— Work item —
Please repeat all of the records, keeping every word unchanged.

— Dataset records —
┄┄┄┄┄┄┄┄┄┄

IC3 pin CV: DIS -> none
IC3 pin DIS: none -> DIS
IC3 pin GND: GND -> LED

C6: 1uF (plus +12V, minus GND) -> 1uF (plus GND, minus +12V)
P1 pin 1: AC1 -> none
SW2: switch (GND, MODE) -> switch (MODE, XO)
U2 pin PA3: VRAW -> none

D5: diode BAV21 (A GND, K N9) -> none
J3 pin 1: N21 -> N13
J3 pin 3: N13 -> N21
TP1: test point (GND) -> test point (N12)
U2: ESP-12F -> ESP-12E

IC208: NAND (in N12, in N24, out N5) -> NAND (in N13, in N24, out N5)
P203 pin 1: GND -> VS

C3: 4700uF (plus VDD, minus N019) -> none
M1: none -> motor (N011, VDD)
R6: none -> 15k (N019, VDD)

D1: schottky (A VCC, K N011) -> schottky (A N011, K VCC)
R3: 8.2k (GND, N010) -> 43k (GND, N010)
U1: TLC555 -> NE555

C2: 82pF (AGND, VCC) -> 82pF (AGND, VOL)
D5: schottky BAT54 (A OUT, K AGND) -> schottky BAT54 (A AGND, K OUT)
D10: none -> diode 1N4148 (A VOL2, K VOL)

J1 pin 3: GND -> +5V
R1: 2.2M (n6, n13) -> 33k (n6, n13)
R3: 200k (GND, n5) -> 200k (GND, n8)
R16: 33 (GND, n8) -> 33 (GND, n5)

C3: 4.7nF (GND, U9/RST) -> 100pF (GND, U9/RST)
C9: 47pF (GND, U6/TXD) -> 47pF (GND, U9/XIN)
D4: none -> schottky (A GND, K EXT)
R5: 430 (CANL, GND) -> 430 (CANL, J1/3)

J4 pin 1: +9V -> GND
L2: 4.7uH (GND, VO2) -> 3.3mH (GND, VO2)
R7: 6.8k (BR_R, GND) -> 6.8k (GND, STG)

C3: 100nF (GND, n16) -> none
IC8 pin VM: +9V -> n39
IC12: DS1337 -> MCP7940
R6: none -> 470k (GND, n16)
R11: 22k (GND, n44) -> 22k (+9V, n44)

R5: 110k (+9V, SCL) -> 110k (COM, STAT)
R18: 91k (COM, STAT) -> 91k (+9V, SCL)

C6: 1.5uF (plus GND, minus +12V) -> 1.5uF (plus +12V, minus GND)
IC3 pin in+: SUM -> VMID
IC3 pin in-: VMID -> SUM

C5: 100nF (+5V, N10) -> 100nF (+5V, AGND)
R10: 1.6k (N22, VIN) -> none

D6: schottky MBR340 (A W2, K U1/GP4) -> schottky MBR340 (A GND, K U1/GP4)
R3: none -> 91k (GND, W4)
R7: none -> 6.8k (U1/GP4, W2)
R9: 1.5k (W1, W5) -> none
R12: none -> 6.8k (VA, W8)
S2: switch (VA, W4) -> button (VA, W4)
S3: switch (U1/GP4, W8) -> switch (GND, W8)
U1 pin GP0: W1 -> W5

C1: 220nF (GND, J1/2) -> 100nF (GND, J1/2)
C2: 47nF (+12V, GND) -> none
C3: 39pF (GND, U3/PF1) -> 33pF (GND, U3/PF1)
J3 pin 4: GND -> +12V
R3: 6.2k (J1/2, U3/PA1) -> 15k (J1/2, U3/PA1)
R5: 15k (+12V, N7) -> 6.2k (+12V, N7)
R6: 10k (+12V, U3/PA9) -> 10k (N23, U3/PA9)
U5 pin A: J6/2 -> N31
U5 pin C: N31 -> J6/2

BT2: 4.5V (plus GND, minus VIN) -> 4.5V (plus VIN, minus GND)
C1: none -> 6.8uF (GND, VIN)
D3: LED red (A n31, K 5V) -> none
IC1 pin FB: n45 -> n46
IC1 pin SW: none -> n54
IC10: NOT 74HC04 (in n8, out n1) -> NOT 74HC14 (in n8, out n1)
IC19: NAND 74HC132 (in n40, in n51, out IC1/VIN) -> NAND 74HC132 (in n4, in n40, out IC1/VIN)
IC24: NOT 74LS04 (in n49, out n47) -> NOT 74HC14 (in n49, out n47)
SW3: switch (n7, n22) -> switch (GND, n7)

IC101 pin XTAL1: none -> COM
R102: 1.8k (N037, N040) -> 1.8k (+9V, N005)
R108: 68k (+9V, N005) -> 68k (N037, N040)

┄┄┄┄┄┄┄┄┄┄

— Response area —
IC3 pin CV: DIS -> none
IC3 pin DIS: none -> DIS
IC3 pin GND: GND -> LED

C6: 1uF (plus +12V, minus GND) -> 1uF (plus GND, minus +12V)
P1 pin 1: AC1 -> none
SW2: switch (GND, MODE) -> switch (MODE, XO)
U2 pin PA3: VRAW -> none

D5: diode BAV21 (A GND, K N9) -> none
J3 pin 1: N21 -> N13
J3 pin 3: N13 -> N21
TP1: test point (GND) -> test point (N12)
U2: ESP-12F -> ESP-12E

IC208: NAND (in N12, in N24, out N5) -> NAND (in N13, in N24, out N5)
P203 pin 1: GND -> VS

C3: 4700uF (plus VDD, minus N019) -> none
M1: none -> motor (N011, VDD)
R6: none -> 15k (N019, VDD)

D1: schottky (A VCC, K N011) -> schottky (A N011, K VCC)
R3: 8.2k (GND, N010) -> 43k (GND, N010)
U1: TLC555 -> NE555

C2: 82pF (AGND, VCC) -> 82pF (AGND, VOL)
D5: schottky BAT54 (A OUT, K AGND) -> schottky BAT54 (A AGND, K OUT)
D10: none -> diode 1N4148 (A VOL2, K VOL)

J1 pin 3: GND -> +5V
R1: 2.2M (n6, n13) -> 33k (n6, n13)
R3: 200k (GND, n5) -> 200k (GND, n8)
R16: 33 (GND, n8) -> 33 (GND, n5)

C3: 4.7nF (GND, U9/RST) -> 100pF (GND, U9/RST)
C9: 47pF (GND, U6/TXD) -> 47pF (GND, U9/XIN)
D4: none -> schottky (A GND, K EXT)
R5: 430 (CANL, GND) -> 430 (CANL, J1/3)

J4 pin 1: +9V -> GND
L2: 4.7uH (GND, VO2) -> 3.3mH (GND, VO2)
R7: 6.8k (BR_R, GND) -> 6.8k (GND, STG)

C3: 100nF (GND, n16) -> none
IC8 pin VM: +9V -> n39
IC12: DS1337 -> MCP7940
R6: none -> 470k (GND, n16)
R11: 22k (GND, n44) -> 22k (+9V, n44)

R5: 110k (+9V, SCL) -> 110k (COM, STAT)
R18: 91k (COM, STAT) -> 91k (+9V, SCL)

C6: 1.5uF (plus GND, minus +12V) -> 1.5uF (plus +12V, minus GND)
IC3 pin in+: SUM -> VMID
IC3 pin in-: VMID -> SUM

C5: 100nF (+5V, N10) -> 100nF (+5V, AGND)
R10: 1.6k (N22, VIN) -> none

D6: schottky MBR340 (A W2, K U1/GP4) -> schottky MBR340 (A GND, K U1/GP4)
R3: none -> 91k (GND, W4)
R7: none -> 6.8k (U1/GP4, W2)
R9: 1.5k (W1, W5) -> none
R12: none -> 6.8k (VA, W8)
S2: switch (VA, W4) -> button (VA, W4)
S3: switch (U1/GP4, W8) -> switch (GND, W8)
U1 pin GP0: W1 -> W5

C1: 220nF (GND, J1/2) -> 100nF (GND, J1/2)
C2: 47nF (+12V, GND) -> none
C3: 39pF (GND, U3/PF1) -> 33pF (GND, U3/PF1)
J3 pin 4: GND -> +12V
R3: 6.2k (J1/2, U3/PA1) -> 15k (J1/2, U3/PA1)
R5: 15k (+12V, N7) -> 6.2k (+12V, N7)
R6: 10k (+12V, U3/PA9) -> 10k (N23, U3/PA9)
U5 pin A: J6/2 -> N31
U5 pin C: N31 -> J6/2

BT2: 4.5V (plus GND, minus VIN) -> 4.5V (plus VIN, minus GND)
C1: none -> 6.8uF (GND, VIN)
D3: LED red (A n31, K 5V) -> none
IC1 pin FB: n45 -> n46
IC1 pin SW: none -> n54
IC10: NOT 74HC04 (in n8, out n1) -> NOT 74HC14 (in n8, out n1)
IC19: NAND 74HC132 (in n40, in n51, out IC1/VIN) -> NAND 74HC132 (in n4, in n40, out IC1/VIN)
IC24: NOT 74LS04 (in n49, out n47) -> NOT 74HC14 (in n49, out n47)
SW3: switch (n7, n22) -> switch (GND, n7)

IC101 pin XTAL1: none -> COM
R102: 1.8k (N037, N040) -> 1.8k (+9V, N005)
R108: 68k (+9V, N005) -> 68k (N037, N040)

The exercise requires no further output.